Records for this exercise:
★ ★ ★ ★ ★ ★ ★

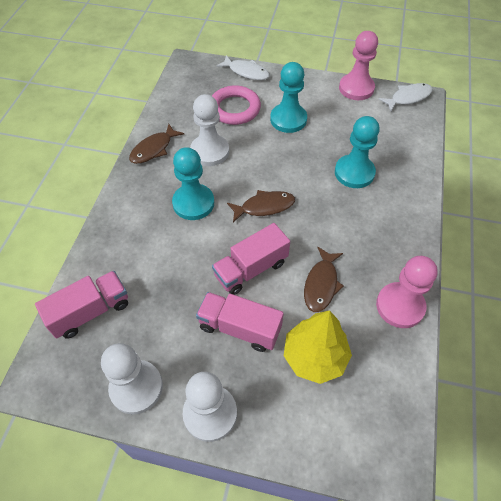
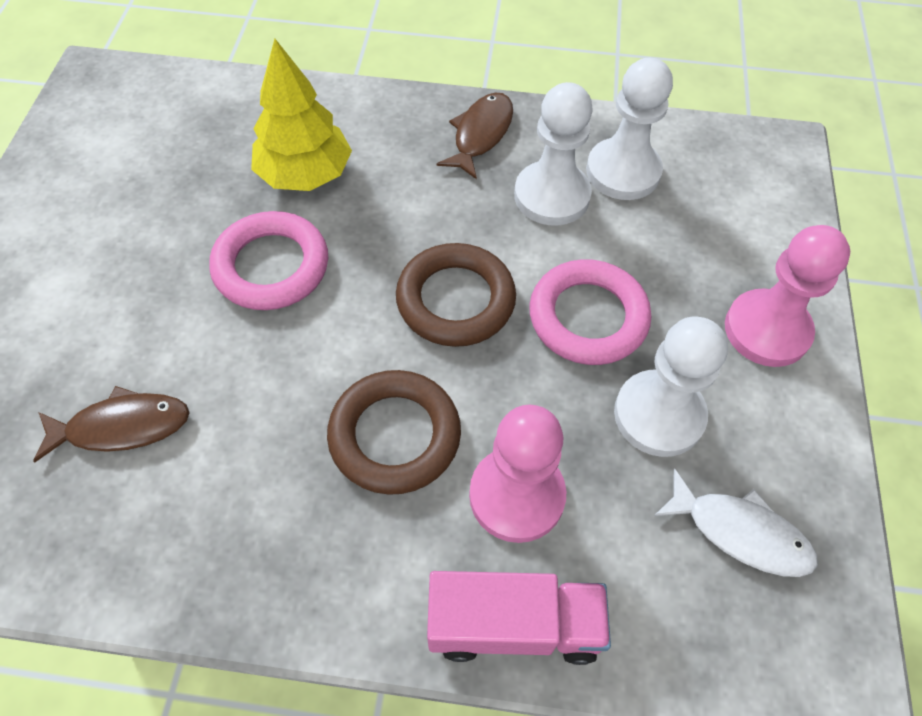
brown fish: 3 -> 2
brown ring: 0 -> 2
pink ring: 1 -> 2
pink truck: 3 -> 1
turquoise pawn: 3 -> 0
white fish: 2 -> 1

★ ★ ★ ★ ★ ★ ★

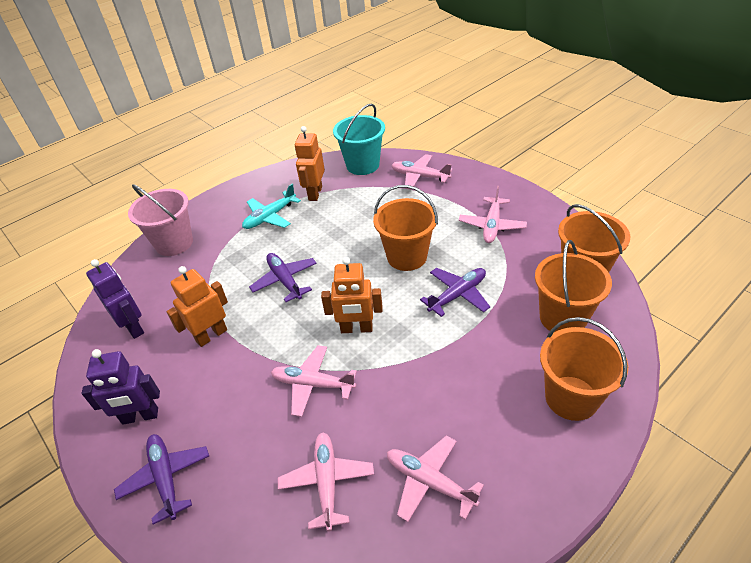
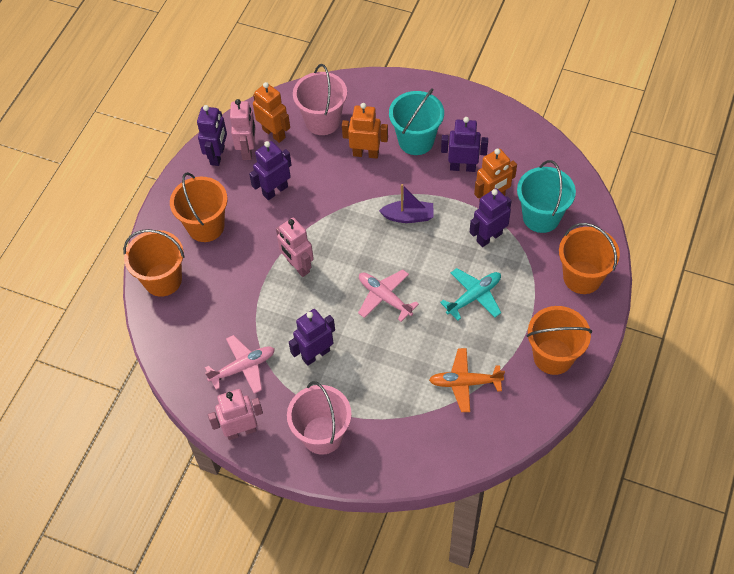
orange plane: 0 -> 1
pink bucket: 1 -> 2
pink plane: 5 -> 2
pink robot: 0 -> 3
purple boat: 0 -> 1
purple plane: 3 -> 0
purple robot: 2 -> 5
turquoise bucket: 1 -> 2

★ ★ ★ ★ ★ ★ ★

Problem to work on:
Return the span of lines in the data above that opens at the line with "purple plane: 3 -> 0" and closes at the line with "turquoise bucket: 1 -> 2", exactly, ends included, nothing else.

Task result:
purple plane: 3 -> 0
purple robot: 2 -> 5
turquoise bucket: 1 -> 2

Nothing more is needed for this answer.